■ WHAT YOU WILL DO:
Transcribe exactly the line that contains "C2: 1uF (plus VCC, minus COM) -> none" and every line after it through the end of the records, with nothing else.

■ RECORD EXCERPTS:

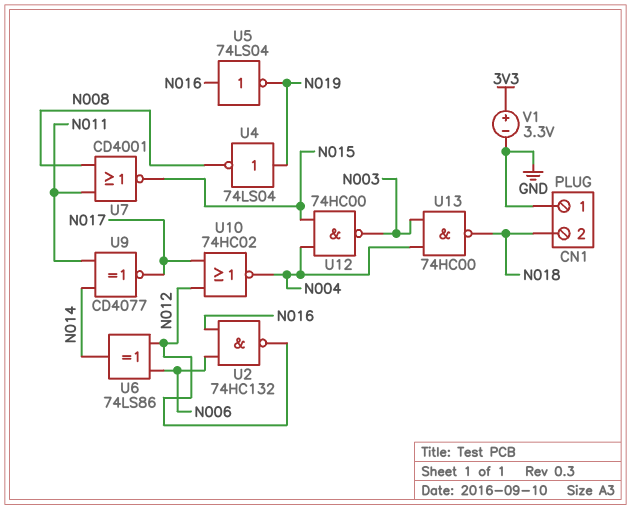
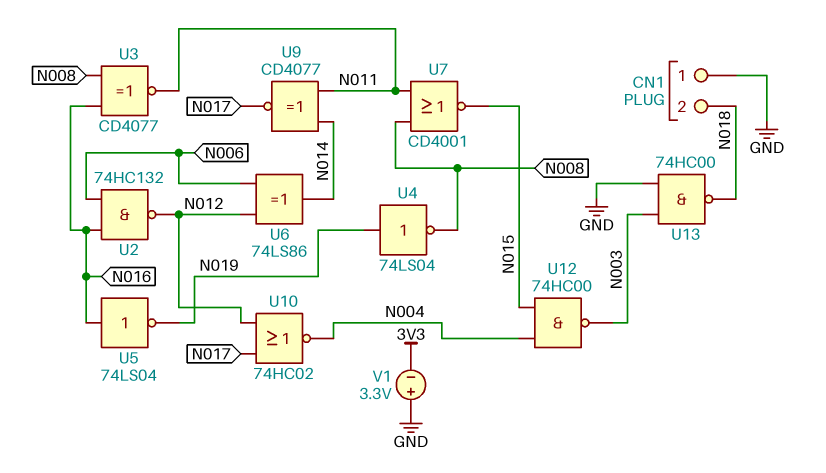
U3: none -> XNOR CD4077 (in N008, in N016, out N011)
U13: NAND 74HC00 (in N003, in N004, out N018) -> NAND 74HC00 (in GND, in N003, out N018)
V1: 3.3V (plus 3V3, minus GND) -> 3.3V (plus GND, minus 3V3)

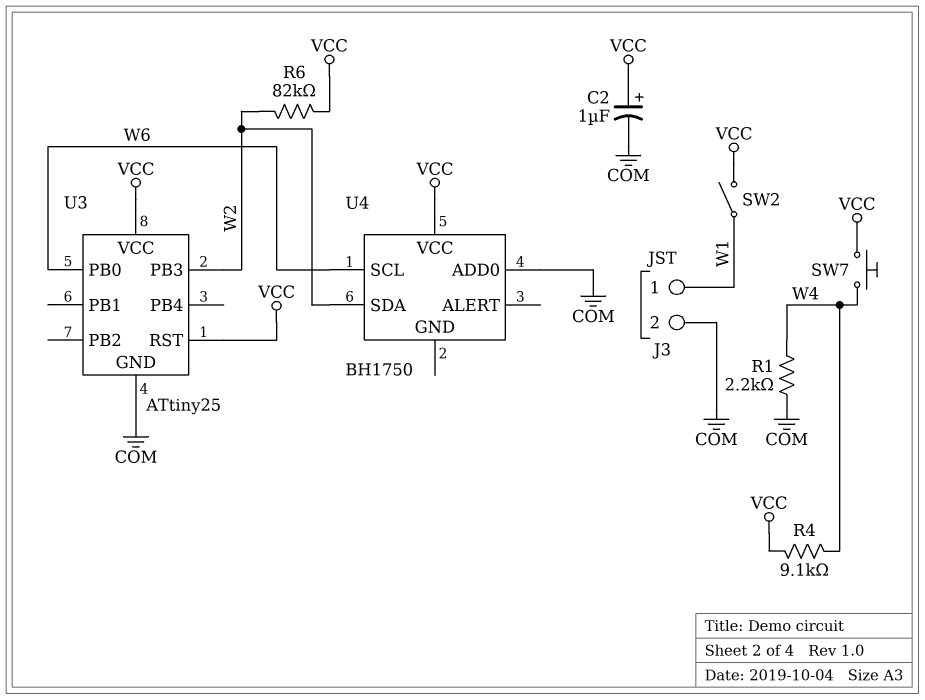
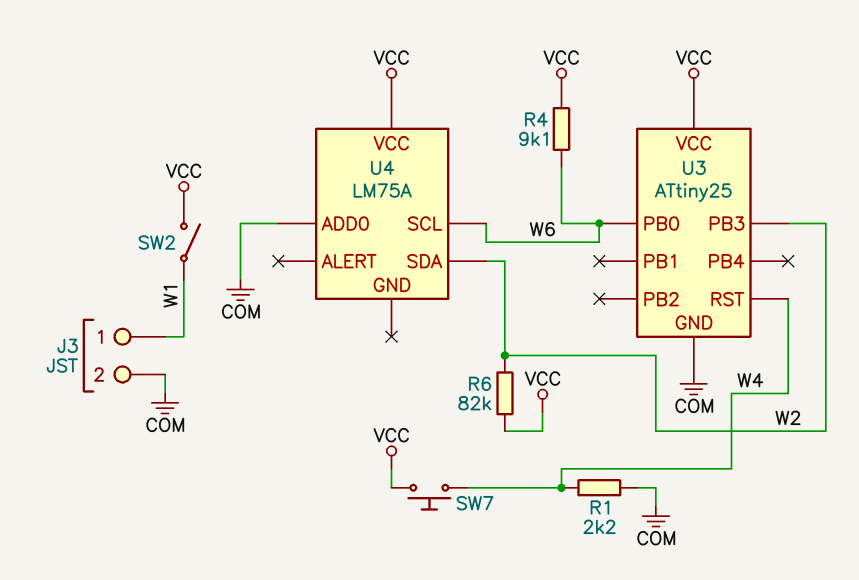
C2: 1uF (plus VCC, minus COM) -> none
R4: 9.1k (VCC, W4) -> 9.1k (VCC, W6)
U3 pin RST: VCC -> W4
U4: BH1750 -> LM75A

■ YOUR SOLUTION:
C2: 1uF (plus VCC, minus COM) -> none
R4: 9.1k (VCC, W4) -> 9.1k (VCC, W6)
U3 pin RST: VCC -> W4
U4: BH1750 -> LM75A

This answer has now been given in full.